== Records for this exercise ==

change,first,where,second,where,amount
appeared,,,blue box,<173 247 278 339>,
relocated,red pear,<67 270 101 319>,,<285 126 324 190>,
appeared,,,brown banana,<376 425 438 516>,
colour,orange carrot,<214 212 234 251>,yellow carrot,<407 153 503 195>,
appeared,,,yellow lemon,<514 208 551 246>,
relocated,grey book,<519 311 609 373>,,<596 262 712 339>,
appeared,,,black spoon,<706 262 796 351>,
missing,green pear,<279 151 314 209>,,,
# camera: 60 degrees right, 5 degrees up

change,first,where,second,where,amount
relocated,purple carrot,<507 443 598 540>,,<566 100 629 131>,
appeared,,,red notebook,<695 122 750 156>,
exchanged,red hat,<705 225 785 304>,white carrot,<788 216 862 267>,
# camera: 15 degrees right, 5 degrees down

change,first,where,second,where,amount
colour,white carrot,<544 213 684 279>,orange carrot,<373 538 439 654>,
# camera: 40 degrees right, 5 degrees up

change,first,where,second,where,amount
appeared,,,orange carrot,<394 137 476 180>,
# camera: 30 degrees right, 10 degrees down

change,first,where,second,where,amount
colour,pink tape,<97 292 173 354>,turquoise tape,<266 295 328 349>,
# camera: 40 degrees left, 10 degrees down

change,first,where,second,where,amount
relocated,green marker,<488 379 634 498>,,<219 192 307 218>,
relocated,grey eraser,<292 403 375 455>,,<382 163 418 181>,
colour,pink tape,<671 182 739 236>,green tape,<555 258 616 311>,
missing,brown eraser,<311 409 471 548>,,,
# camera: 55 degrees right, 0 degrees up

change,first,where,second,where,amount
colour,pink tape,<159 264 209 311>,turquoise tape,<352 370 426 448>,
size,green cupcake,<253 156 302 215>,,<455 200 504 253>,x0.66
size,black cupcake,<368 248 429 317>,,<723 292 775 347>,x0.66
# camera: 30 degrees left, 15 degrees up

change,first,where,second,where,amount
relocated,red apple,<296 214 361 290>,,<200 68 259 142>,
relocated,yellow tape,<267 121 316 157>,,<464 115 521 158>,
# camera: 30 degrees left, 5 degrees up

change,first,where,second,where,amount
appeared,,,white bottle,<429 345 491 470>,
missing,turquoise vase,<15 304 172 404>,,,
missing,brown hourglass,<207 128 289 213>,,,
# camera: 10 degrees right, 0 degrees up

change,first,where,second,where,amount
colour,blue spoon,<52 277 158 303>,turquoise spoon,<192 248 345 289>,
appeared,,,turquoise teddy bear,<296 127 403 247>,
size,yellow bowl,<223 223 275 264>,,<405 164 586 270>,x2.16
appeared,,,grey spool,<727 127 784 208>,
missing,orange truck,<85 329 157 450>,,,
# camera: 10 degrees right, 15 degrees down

===

What you have to do »
In the listing above, find the line with "relocated,grey book,<519 311" and the line with "missing,green pear,<279 151", then reproduce both and every line between them exactly.

Answer box »
relocated,grey book,<519 311 609 373>,,<596 262 712 339>,
appeared,,,black spoon,<706 262 796 351>,
missing,green pear,<279 151 314 209>,,,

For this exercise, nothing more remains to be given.